"""
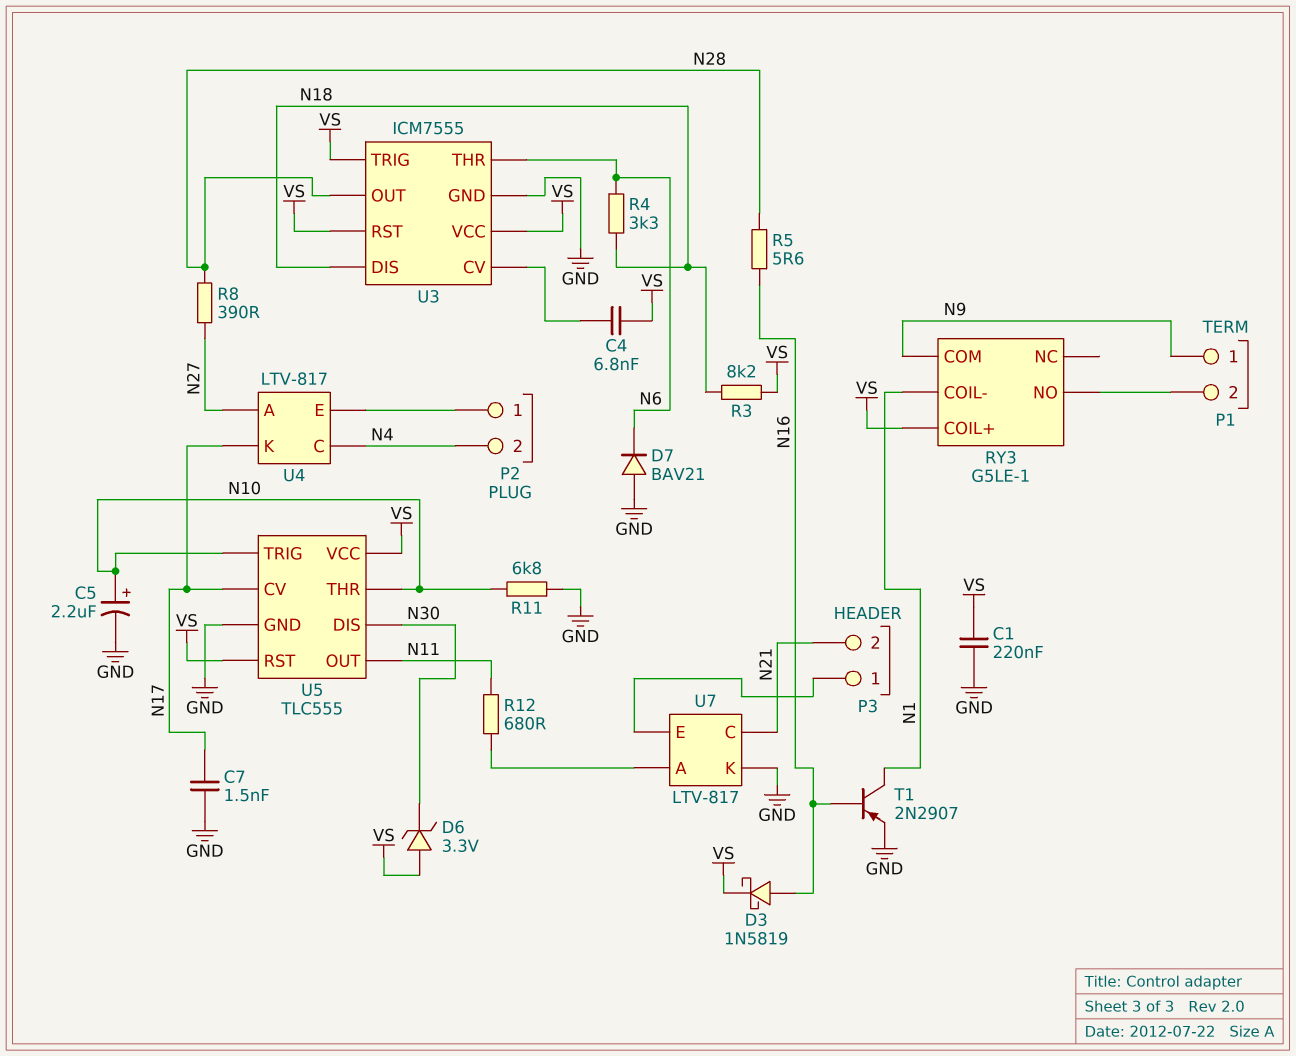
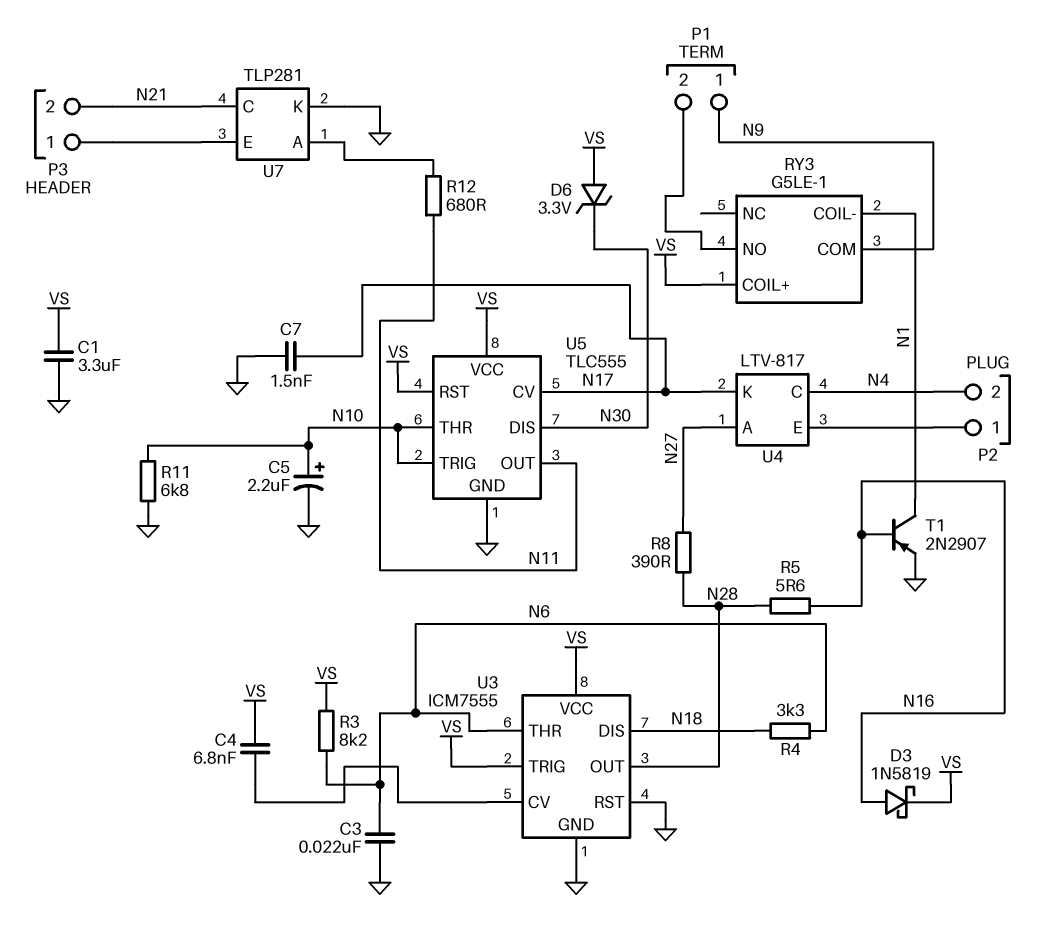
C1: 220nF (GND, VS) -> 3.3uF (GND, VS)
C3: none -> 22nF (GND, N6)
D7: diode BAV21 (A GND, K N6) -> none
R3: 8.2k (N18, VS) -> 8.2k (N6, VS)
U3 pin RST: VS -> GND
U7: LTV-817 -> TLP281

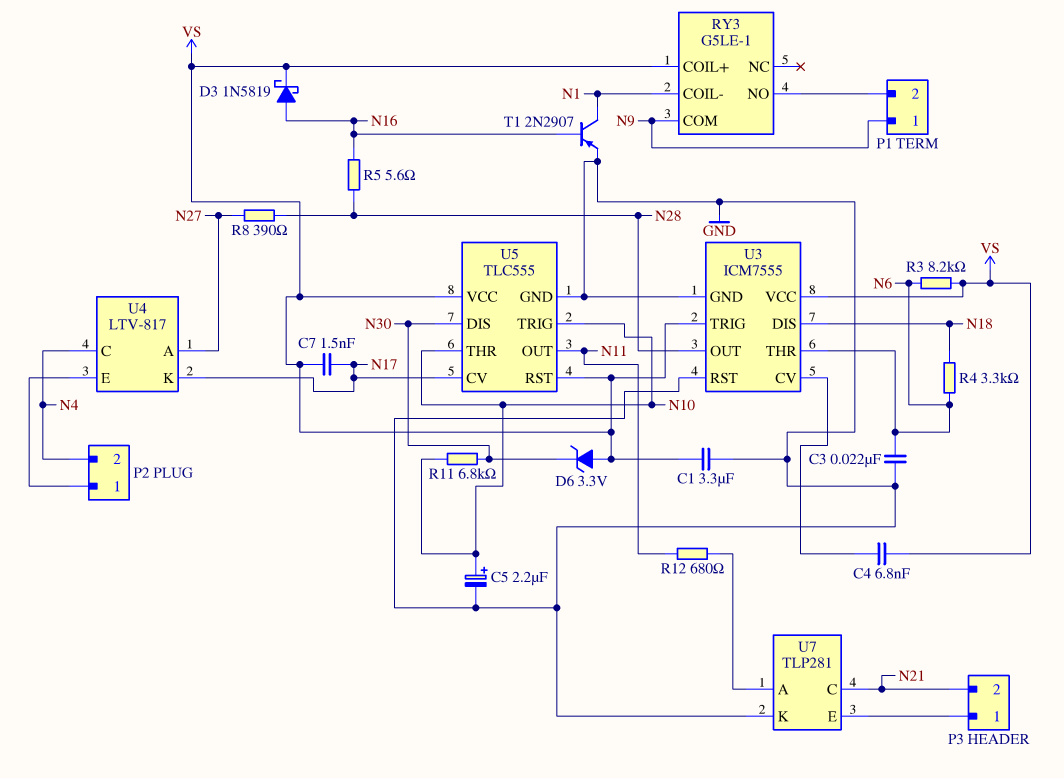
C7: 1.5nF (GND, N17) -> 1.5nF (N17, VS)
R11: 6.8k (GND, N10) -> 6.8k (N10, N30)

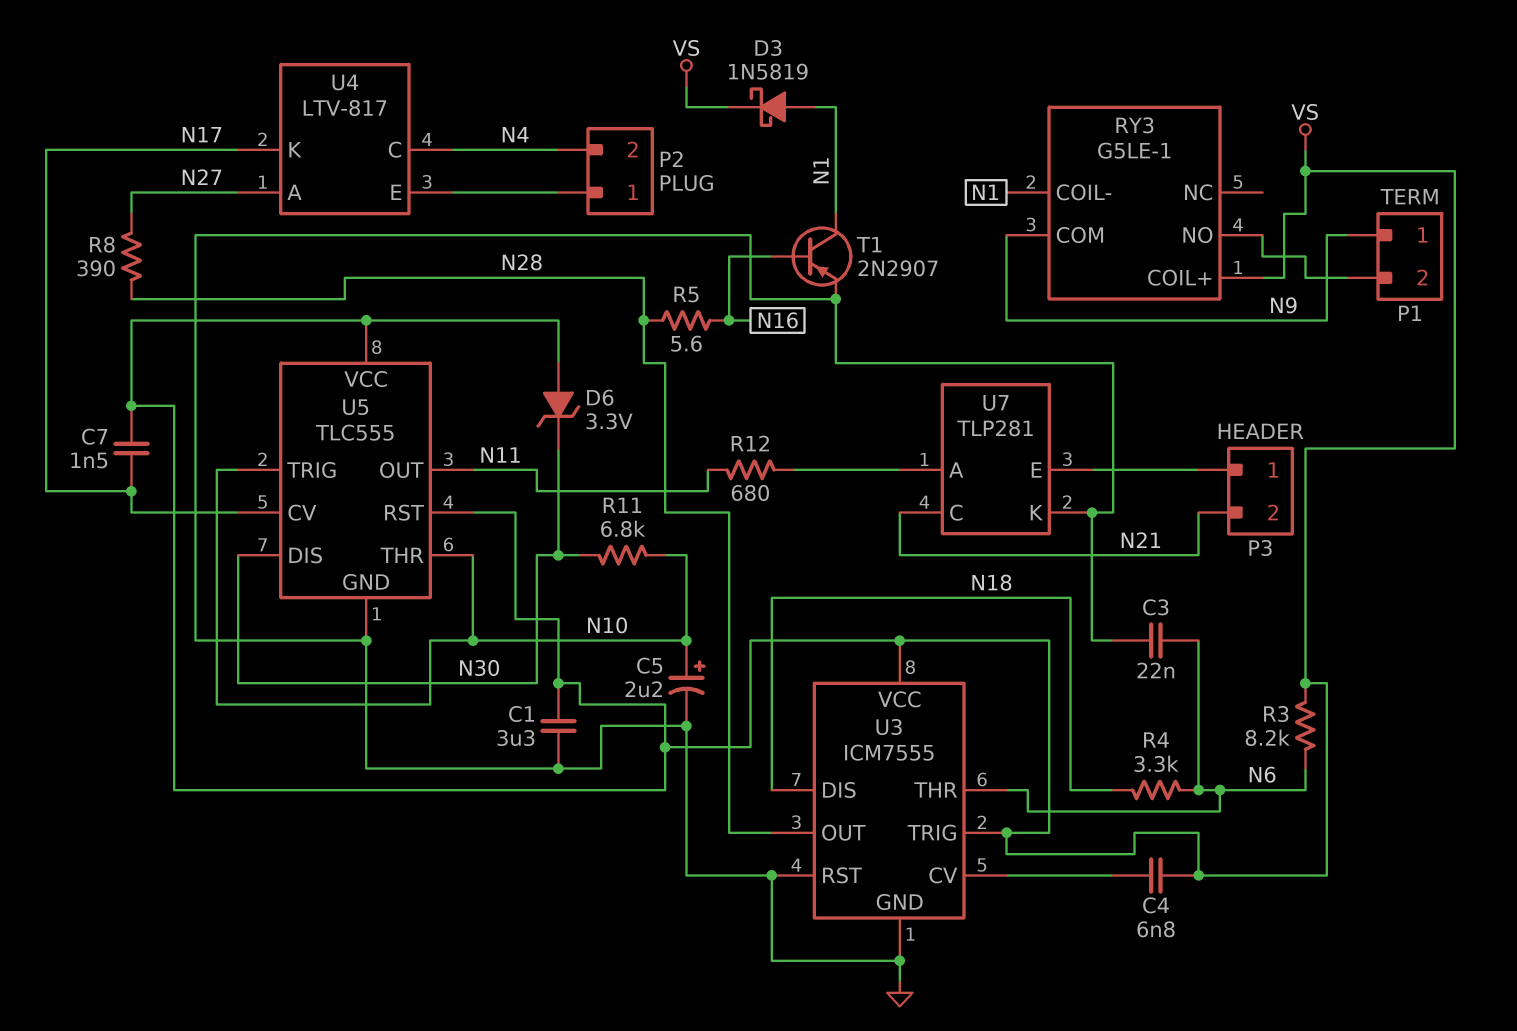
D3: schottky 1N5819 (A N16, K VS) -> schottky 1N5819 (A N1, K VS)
"""
◆ TASK BRIEF ◆
Restate the data word for word without pictures.

◆ RESULT FOR THIS EXERCISE ◆
C1: 220nF (GND, VS) -> 3.3uF (GND, VS)
C3: none -> 22nF (GND, N6)
D7: diode BAV21 (A GND, K N6) -> none
R3: 8.2k (N18, VS) -> 8.2k (N6, VS)
U3 pin RST: VS -> GND
U7: LTV-817 -> TLP281

C7: 1.5nF (GND, N17) -> 1.5nF (N17, VS)
R11: 6.8k (GND, N10) -> 6.8k (N10, N30)

D3: schottky 1N5819 (A N16, K VS) -> schottky 1N5819 (A N1, K VS)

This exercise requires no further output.